▸ **Requirement**
Review the listing and copy each line that holds the word "AGND".

▸ **Input**
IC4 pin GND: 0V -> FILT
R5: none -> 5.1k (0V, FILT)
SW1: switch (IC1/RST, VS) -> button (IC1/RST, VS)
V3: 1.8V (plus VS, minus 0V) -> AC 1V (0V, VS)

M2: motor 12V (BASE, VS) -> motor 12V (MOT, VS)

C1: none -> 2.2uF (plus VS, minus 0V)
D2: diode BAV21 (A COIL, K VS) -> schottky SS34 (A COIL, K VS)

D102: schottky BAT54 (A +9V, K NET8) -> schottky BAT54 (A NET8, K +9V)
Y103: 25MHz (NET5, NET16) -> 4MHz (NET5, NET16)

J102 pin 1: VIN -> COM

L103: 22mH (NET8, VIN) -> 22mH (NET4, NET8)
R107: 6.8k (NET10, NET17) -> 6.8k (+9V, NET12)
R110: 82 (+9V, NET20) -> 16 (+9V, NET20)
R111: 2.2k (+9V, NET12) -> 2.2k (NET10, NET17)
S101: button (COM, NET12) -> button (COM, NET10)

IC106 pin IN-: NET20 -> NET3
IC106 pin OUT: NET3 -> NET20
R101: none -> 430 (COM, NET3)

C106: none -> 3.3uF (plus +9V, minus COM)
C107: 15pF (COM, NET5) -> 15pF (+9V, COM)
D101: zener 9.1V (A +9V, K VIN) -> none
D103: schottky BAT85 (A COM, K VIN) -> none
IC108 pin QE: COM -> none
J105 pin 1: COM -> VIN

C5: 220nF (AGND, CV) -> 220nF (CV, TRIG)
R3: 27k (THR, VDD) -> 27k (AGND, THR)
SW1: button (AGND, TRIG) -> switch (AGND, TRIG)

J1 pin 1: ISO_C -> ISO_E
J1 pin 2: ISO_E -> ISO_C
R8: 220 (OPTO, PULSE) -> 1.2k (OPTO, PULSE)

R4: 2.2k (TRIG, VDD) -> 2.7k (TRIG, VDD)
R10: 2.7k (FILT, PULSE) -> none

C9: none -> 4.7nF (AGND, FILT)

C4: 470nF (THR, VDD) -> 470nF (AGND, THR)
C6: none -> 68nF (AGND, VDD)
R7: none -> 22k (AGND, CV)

▸ **Answer section**
C5: 220nF (AGND, CV) -> 220nF (CV, TRIG)
R3: 27k (THR, VDD) -> 27k (AGND, THR)
SW1: button (AGND, TRIG) -> switch (AGND, TRIG)
C9: none -> 4.7nF (AGND, FILT)
C4: 470nF (THR, VDD) -> 470nF (AGND, THR)
C6: none -> 68nF (AGND, VDD)
R7: none -> 22k (AGND, CV)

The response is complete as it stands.